> **Exercise**:
From the line containing "(457, 353) = (328, 353): white" down to the last line of the records below, copy every line exactly. Leave out everything before it.

Data: Begin

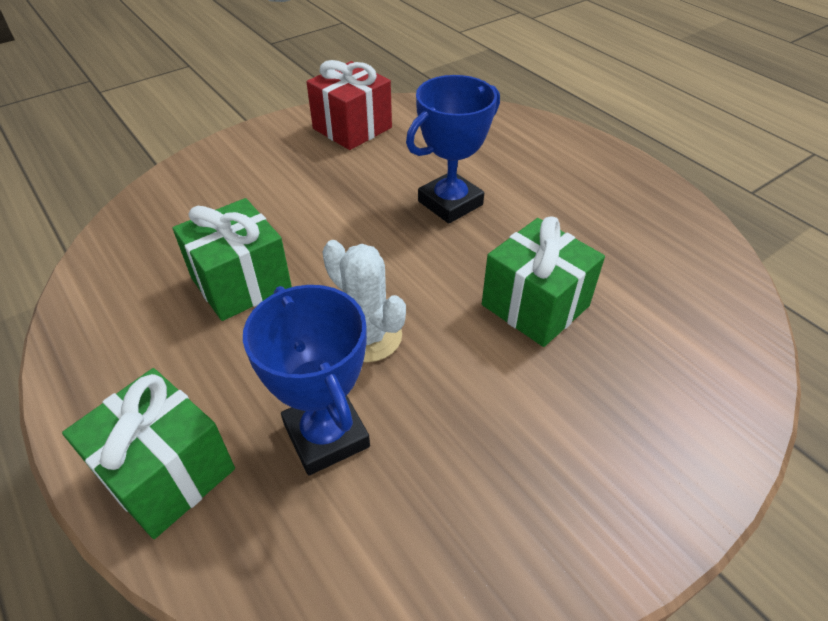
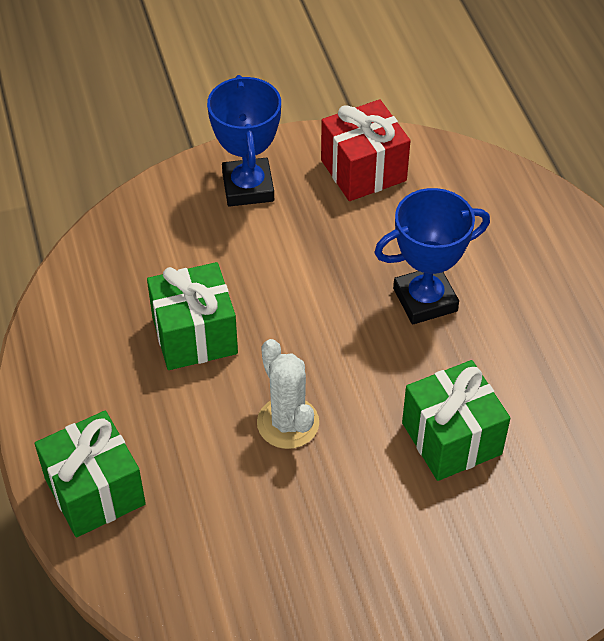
camera: 20 degrees right, 5 degrees up
(326, 435) = (222, 500): blue trophy -> blue trophy (248, 187)

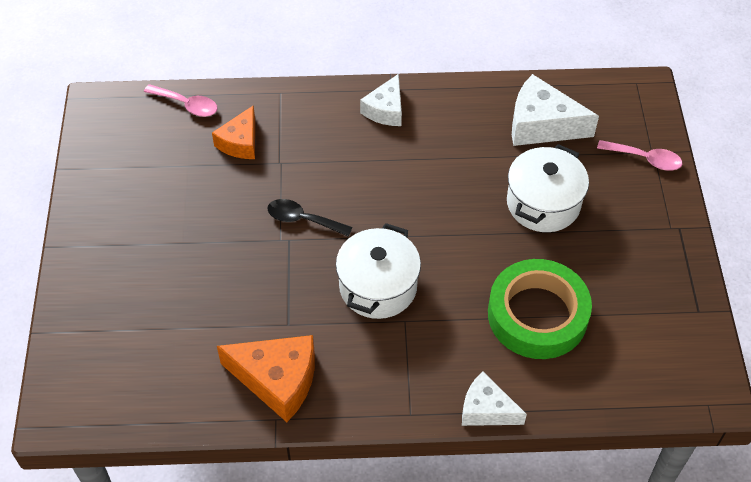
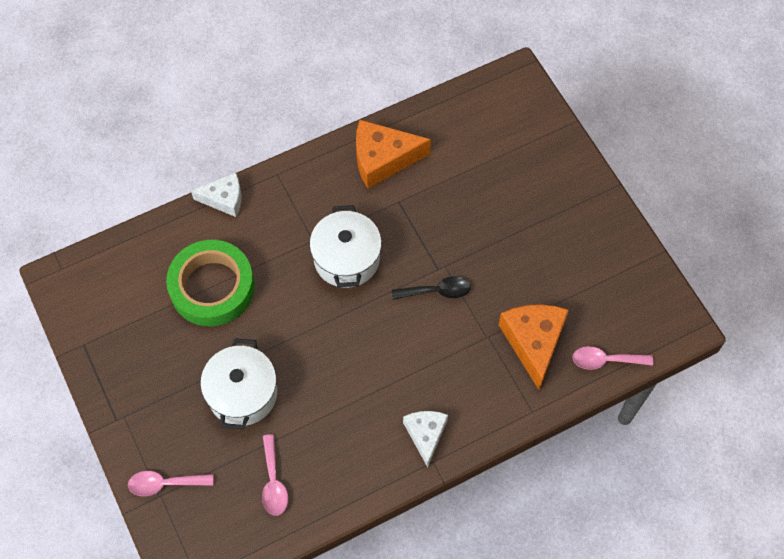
camera: 155 degrees right, 10 degrees up
(240, 142) = (533, 342): orange cheese -> orange cheese, size x1.56
(542, 125) = (273, 482): white cheese -> pink spoon

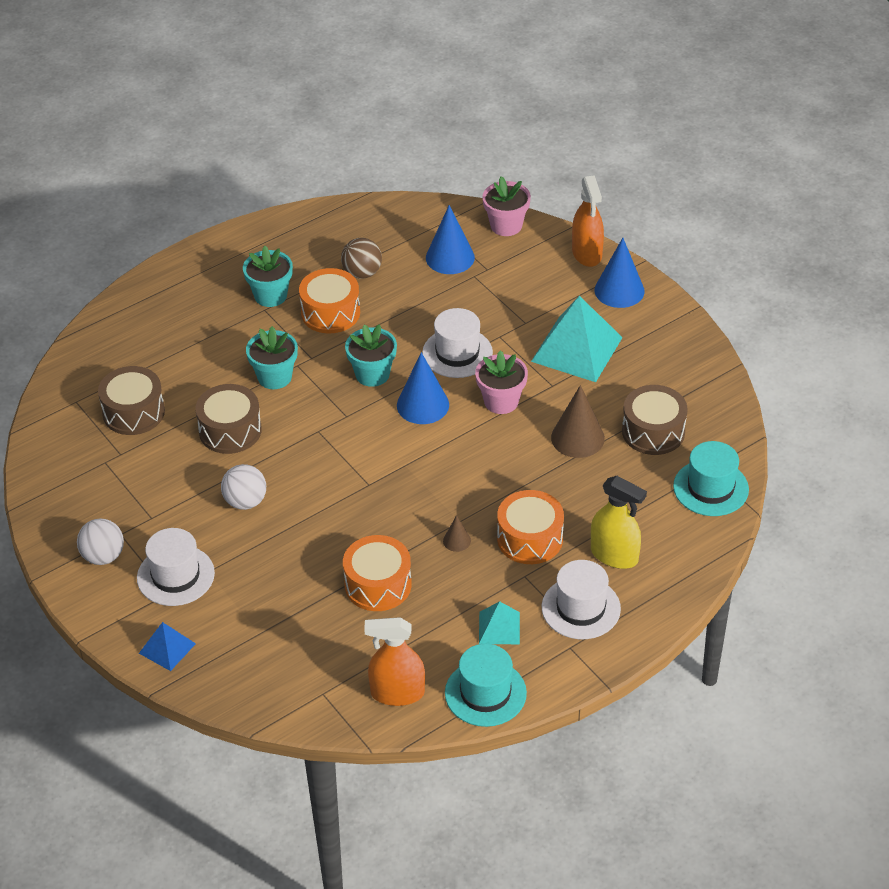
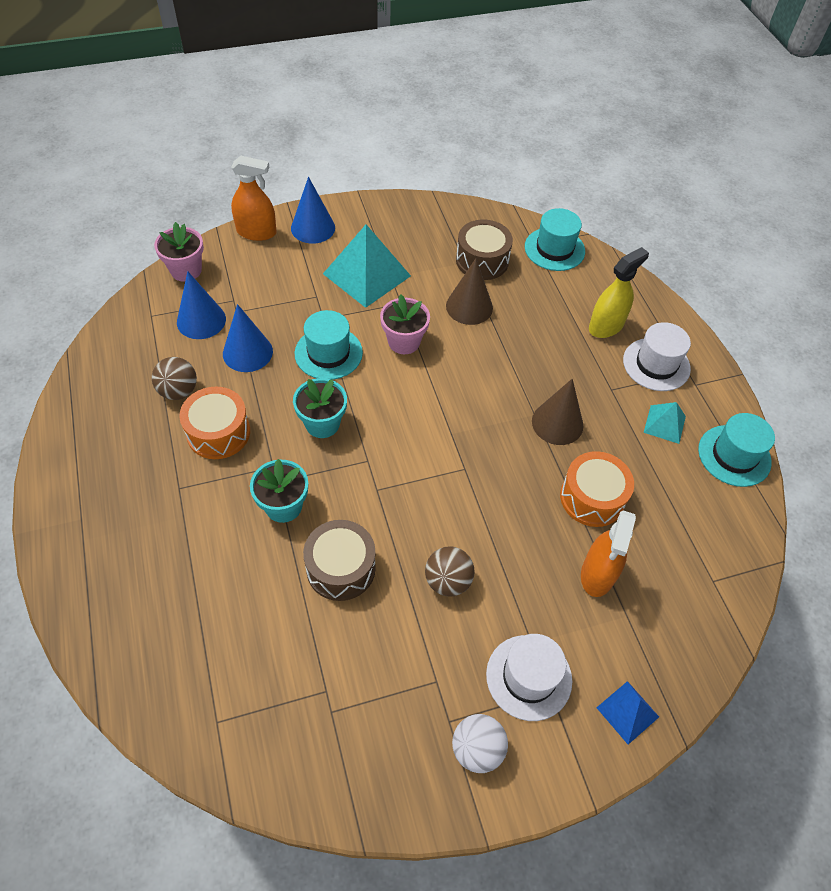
camera: 75 degrees left, 10 degrees up
(133, 412) = (267, 659): brown drum -> none
(245, 502) = (447, 581): white ball -> brown ball
(270, 295) = (161, 476): turquoise flower pot -> none
(397, 693) = (723, 520): orange spray bottle -> orange spray bottle (597, 574)
(423, 405) = (381, 397): blue cone -> blue cone (247, 352)
(457, 353) = (328, 353): white hat -> turquoise hat
(457, 541) = (557, 423): brown cone -> brown cone, size x2.01
(530, 539) = (571, 373): orange drum -> none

Data: End

> **Reply to the task**:
(457, 353) = (328, 353): white hat -> turquoise hat
(457, 541) = (557, 423): brown cone -> brown cone, size x2.01
(530, 539) = (571, 373): orange drum -> none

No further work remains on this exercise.